▶ DATA SUPPLIED

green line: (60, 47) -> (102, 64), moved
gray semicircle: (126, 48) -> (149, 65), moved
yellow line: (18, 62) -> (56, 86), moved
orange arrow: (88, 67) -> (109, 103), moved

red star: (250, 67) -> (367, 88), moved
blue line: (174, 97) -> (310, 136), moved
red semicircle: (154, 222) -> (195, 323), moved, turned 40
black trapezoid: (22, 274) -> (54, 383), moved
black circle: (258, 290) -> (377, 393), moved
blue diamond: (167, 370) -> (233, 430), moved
--
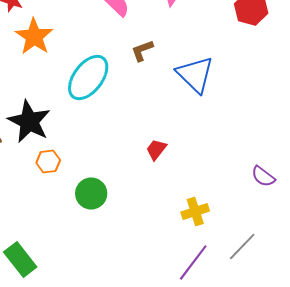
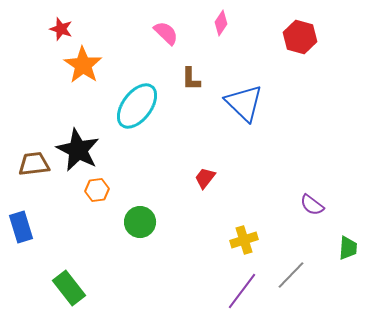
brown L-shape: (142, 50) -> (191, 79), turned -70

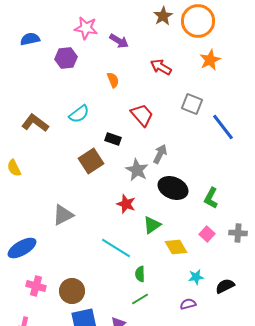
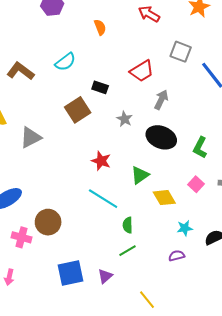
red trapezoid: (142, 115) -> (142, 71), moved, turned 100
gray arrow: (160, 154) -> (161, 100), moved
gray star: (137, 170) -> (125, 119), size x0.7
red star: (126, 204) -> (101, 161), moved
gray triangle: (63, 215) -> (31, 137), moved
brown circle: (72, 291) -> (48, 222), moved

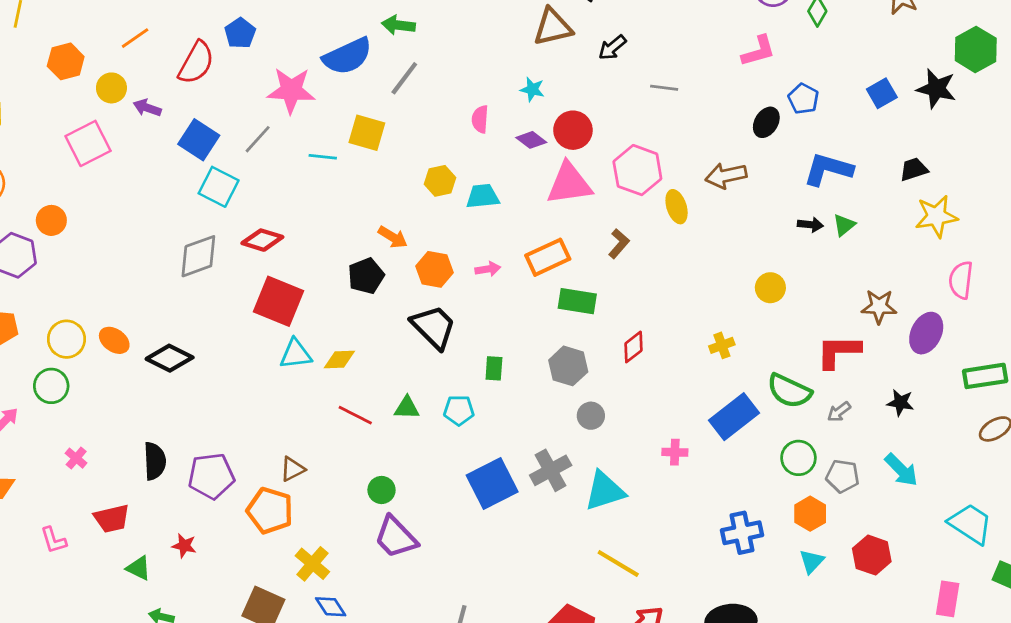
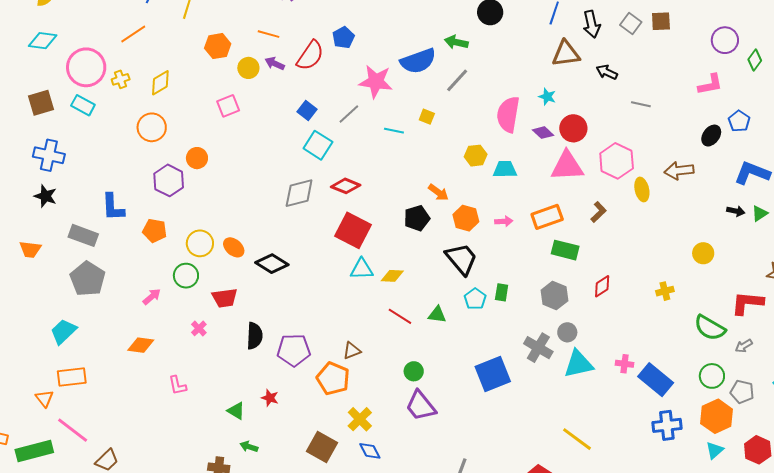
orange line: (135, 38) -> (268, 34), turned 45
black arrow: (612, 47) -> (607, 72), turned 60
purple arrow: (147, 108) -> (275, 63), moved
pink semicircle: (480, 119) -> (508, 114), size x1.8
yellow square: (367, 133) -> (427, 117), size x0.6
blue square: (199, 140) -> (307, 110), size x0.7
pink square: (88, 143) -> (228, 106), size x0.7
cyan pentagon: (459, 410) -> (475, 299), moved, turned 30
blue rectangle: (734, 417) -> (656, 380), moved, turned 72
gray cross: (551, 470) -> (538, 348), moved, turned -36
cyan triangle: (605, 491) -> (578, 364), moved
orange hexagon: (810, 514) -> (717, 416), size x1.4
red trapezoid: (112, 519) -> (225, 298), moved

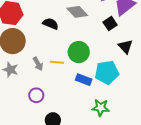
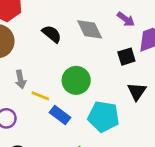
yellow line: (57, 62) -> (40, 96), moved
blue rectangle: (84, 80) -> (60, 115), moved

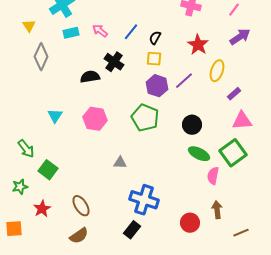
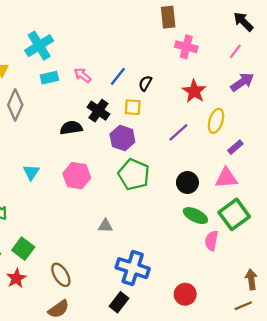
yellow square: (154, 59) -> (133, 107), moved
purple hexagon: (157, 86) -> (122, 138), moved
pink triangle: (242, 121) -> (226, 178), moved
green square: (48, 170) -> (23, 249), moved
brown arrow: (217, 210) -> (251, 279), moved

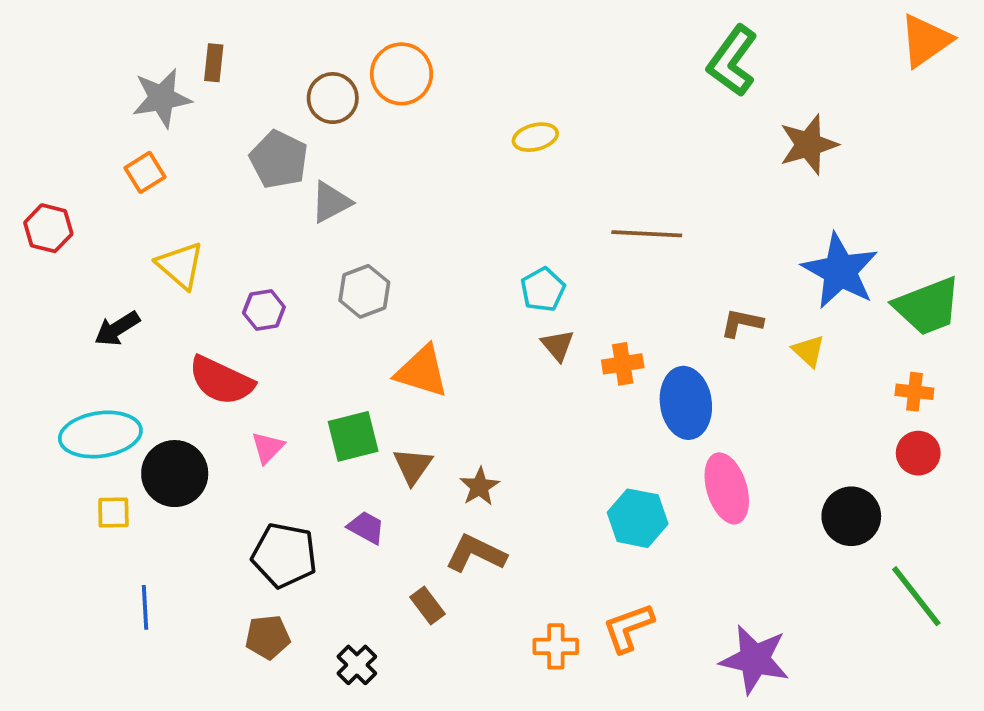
==
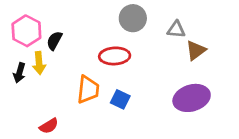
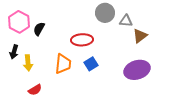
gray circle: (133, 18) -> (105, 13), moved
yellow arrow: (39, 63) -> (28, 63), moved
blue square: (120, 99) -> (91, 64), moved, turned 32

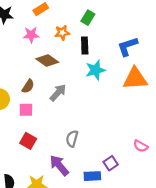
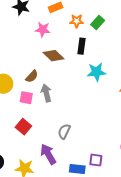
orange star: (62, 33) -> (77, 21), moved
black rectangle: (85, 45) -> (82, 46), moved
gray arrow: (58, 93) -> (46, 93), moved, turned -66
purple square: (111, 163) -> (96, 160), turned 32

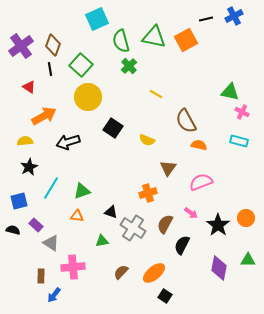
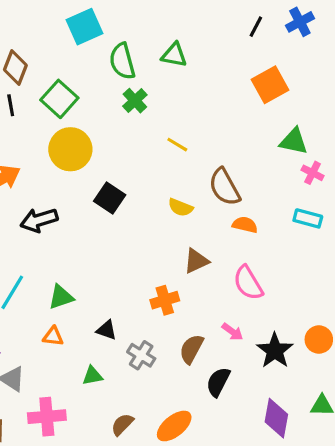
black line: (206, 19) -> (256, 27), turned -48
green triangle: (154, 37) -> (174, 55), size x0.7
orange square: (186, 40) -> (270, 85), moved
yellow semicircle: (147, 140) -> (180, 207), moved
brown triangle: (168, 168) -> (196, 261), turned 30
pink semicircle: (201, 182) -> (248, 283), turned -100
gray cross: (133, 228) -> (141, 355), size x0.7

▶ WHAT TO DO
Out of the data above, set down the lines from the one with "pink triangle: (242, 121)" to the one with "brown arrow: (217, 210) -> (251, 279), moved", both included, exactly as written and with no additions.

▶ RESPONSE TO THE TASK
pink triangle: (242, 121) -> (226, 178), moved
green square: (48, 170) -> (23, 249), moved
brown arrow: (217, 210) -> (251, 279), moved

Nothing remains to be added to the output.